━━ EXCERPTED DATA ━━
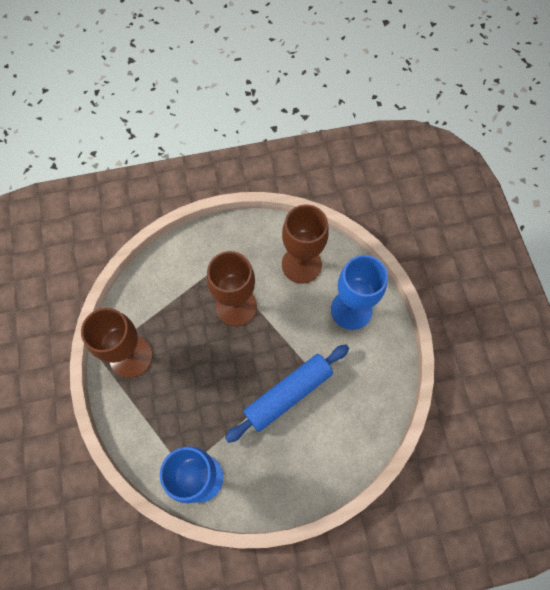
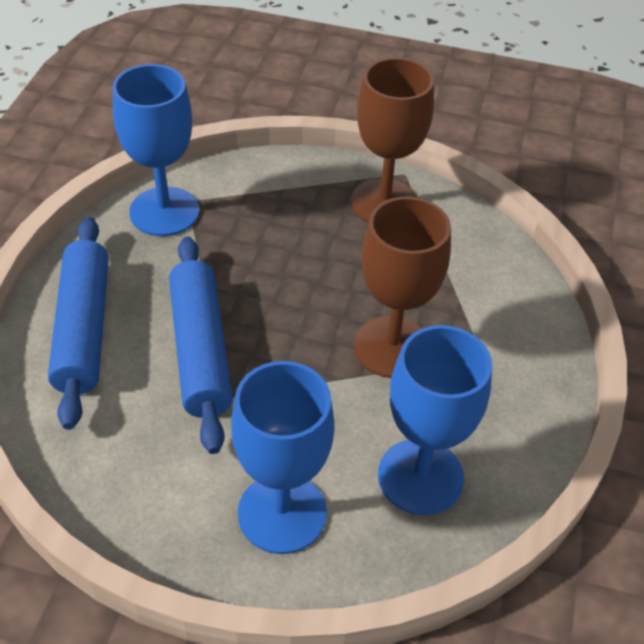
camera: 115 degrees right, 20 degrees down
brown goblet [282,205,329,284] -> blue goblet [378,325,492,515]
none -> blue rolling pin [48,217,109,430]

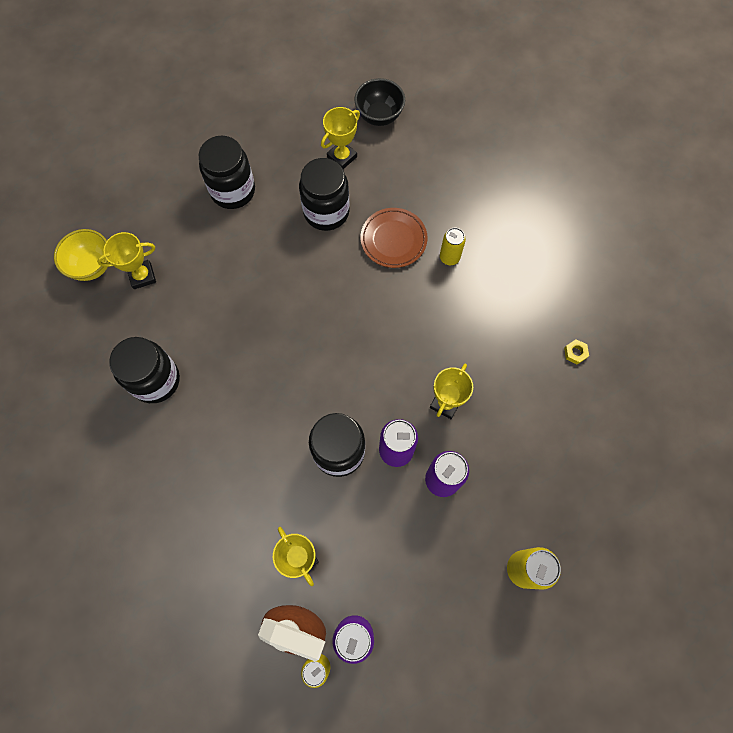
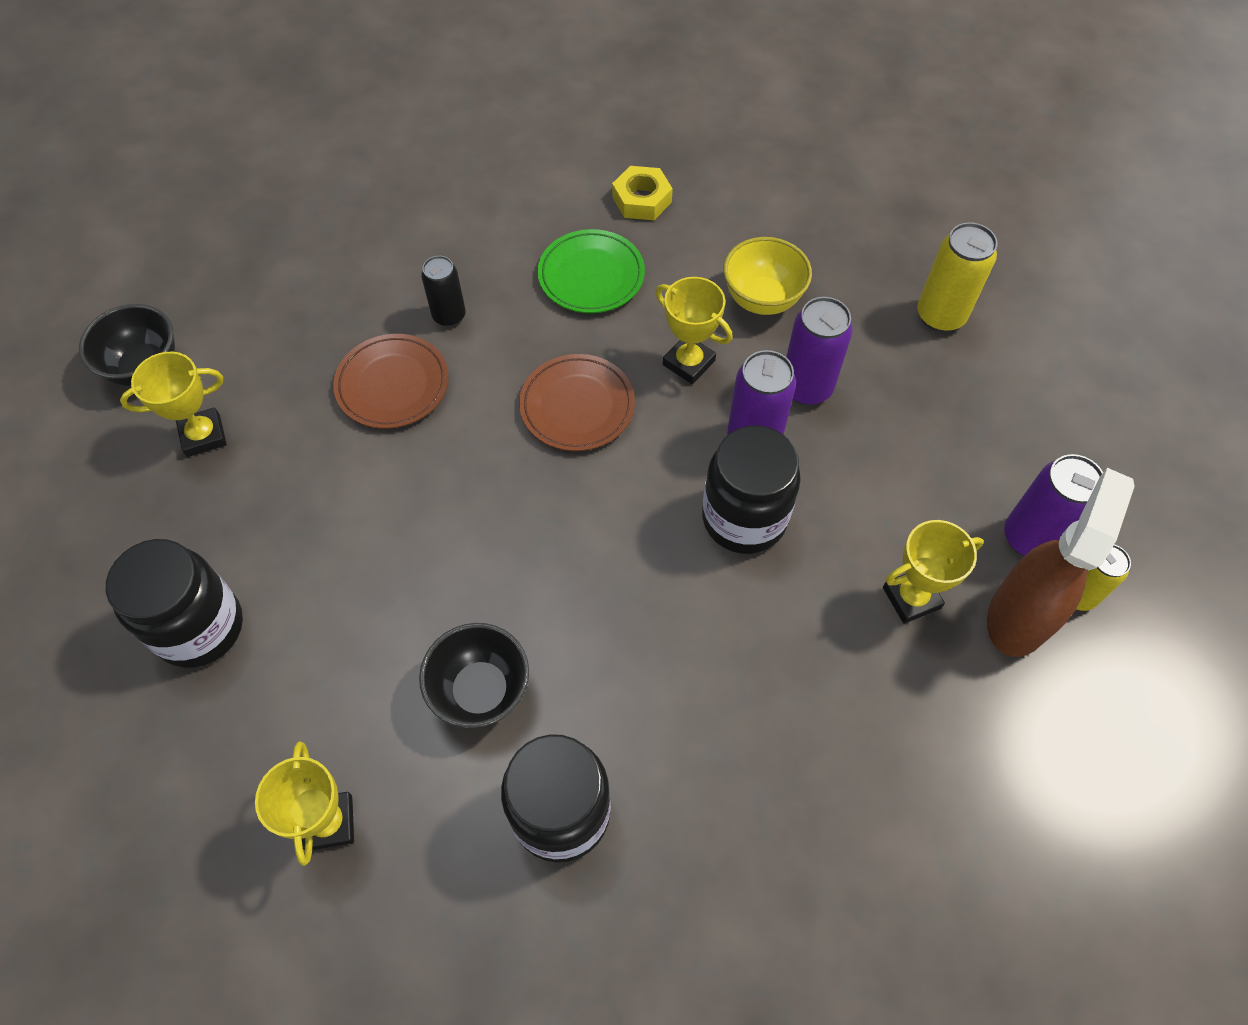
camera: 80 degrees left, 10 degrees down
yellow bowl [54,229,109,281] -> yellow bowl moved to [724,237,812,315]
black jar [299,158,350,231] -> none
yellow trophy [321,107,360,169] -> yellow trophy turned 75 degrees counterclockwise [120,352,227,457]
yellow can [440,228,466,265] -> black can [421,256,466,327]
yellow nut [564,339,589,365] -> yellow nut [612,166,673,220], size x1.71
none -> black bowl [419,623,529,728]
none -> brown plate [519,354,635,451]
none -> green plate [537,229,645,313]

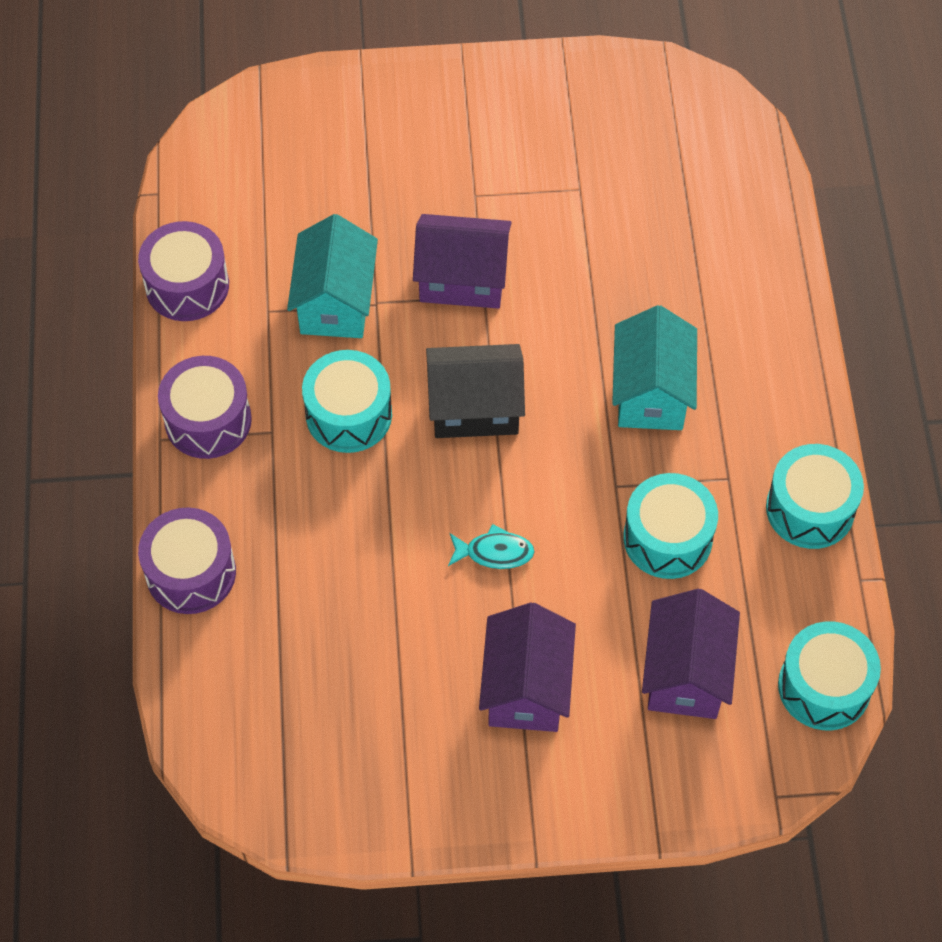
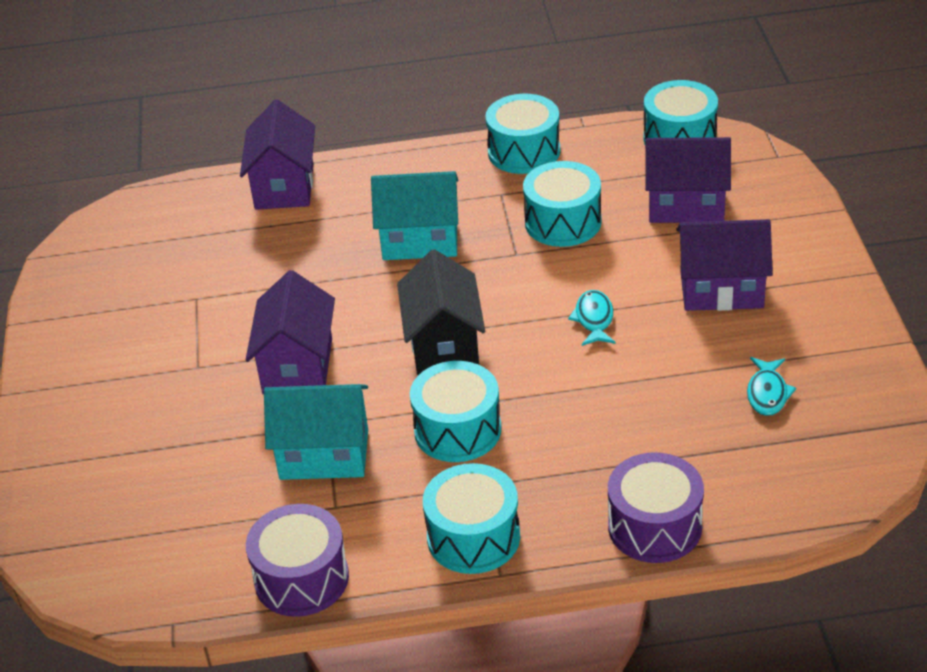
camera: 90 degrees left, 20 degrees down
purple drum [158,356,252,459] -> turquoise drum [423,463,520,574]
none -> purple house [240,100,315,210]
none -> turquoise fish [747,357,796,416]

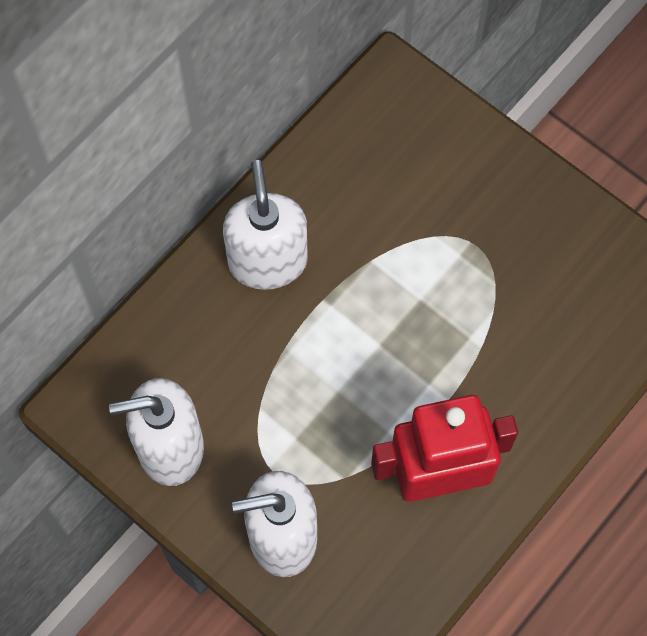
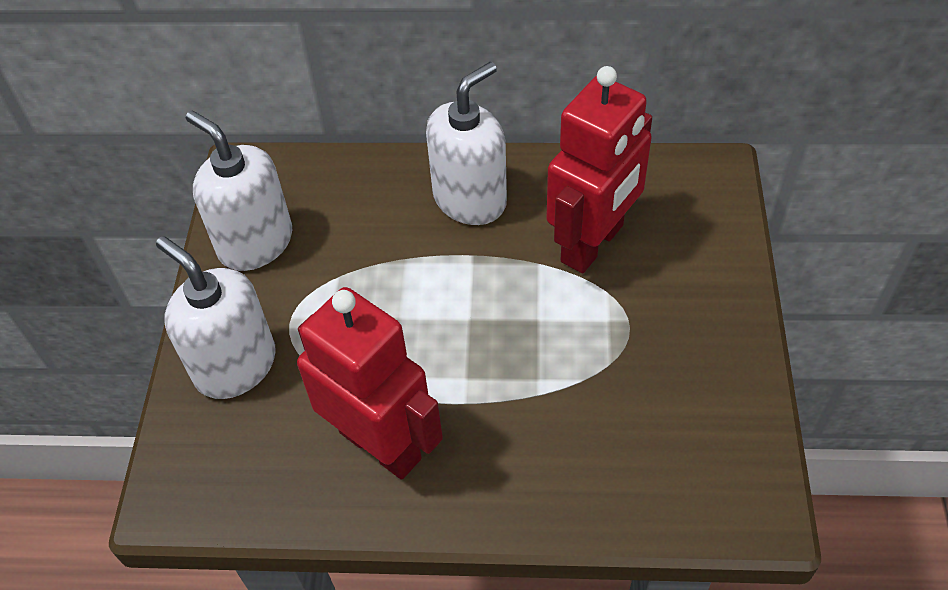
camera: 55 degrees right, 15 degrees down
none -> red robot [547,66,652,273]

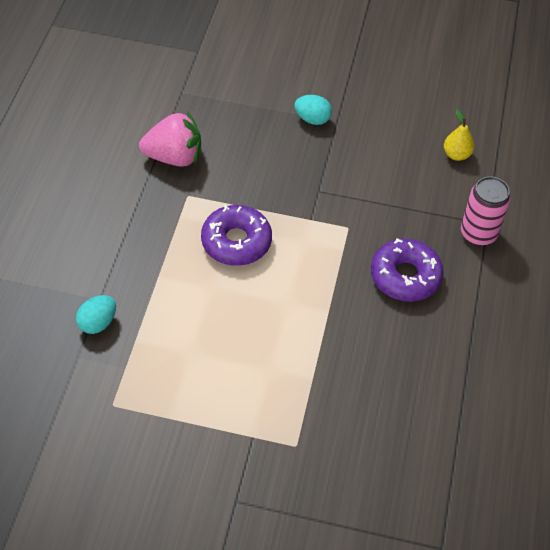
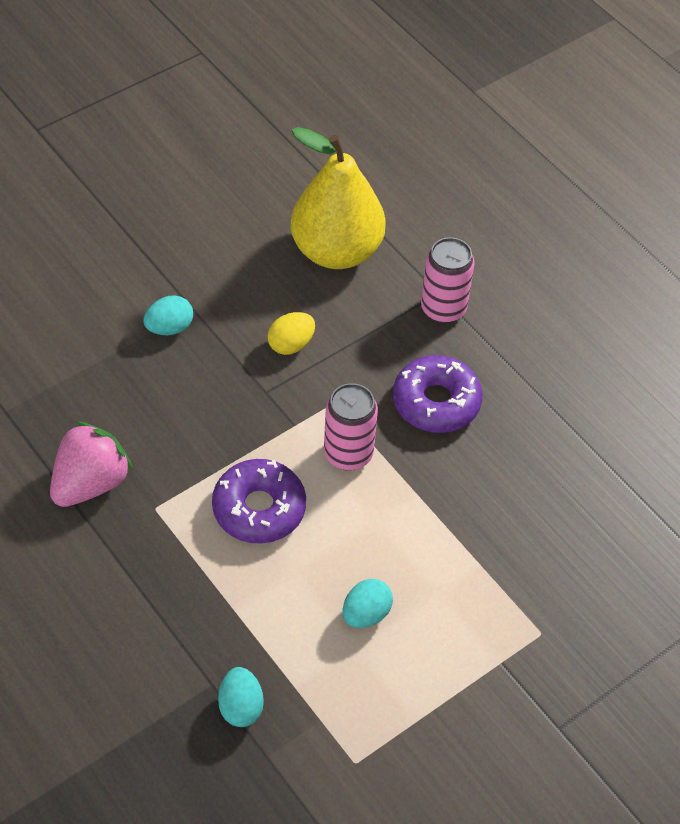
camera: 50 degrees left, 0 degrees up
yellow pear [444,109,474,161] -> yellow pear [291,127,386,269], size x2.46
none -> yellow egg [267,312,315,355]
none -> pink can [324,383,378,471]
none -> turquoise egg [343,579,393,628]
━━━
### REQUIRED WORK:
A complete answer reproduces every line of the records in which the word "camera" occurs.

### TASK RESULT:
camera: 115 degrees right, 20 degrees down
camera: 80 degrees left, 10 degrees down
camera: 90 degrees left, 20 degrees down
camera: 55 degrees right, 15 degrees down
camera: 50 degrees left, 0 degrees up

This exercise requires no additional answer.